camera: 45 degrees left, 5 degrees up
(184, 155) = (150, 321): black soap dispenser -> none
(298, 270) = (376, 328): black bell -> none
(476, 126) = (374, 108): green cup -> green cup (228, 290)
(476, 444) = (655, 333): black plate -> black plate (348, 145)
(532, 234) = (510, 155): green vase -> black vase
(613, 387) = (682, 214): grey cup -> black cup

--

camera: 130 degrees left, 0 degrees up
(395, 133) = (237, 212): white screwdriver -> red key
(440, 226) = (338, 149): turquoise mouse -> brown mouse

==

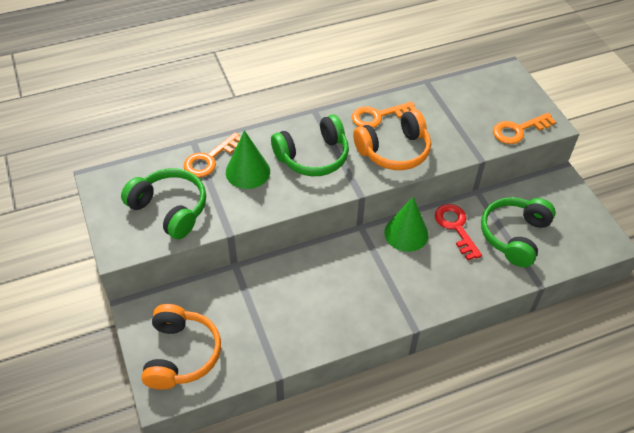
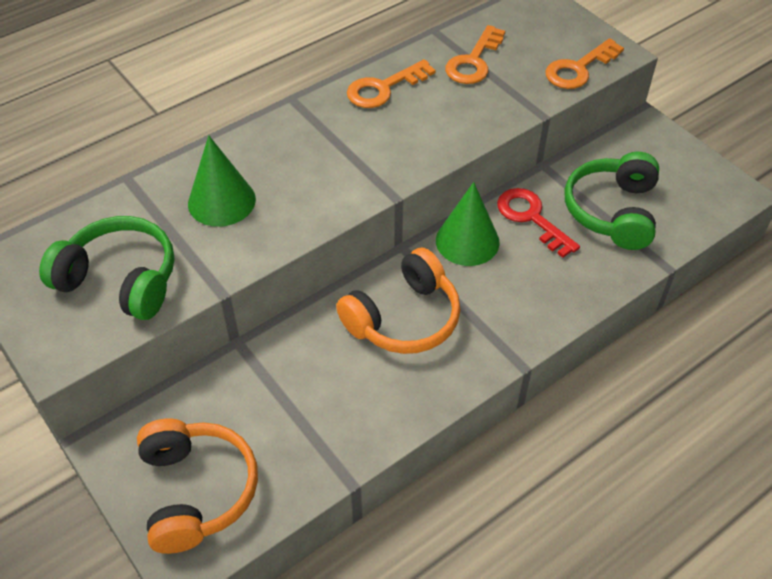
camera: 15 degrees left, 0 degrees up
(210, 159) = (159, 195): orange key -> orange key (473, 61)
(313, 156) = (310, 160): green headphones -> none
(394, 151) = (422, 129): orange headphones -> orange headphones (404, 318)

PROBLEM DESCRIPTION =>
All that is wanted is the stretch of lines above from the one containing "(395, 133) = (237, 212): white" through the one containing "(440, 226) = (338, 149): turquoise", duplicated exactly.

ANSWER SPACE =>
(395, 133) = (237, 212): white screwdriver -> red key
(440, 226) = (338, 149): turquoise mouse -> brown mouse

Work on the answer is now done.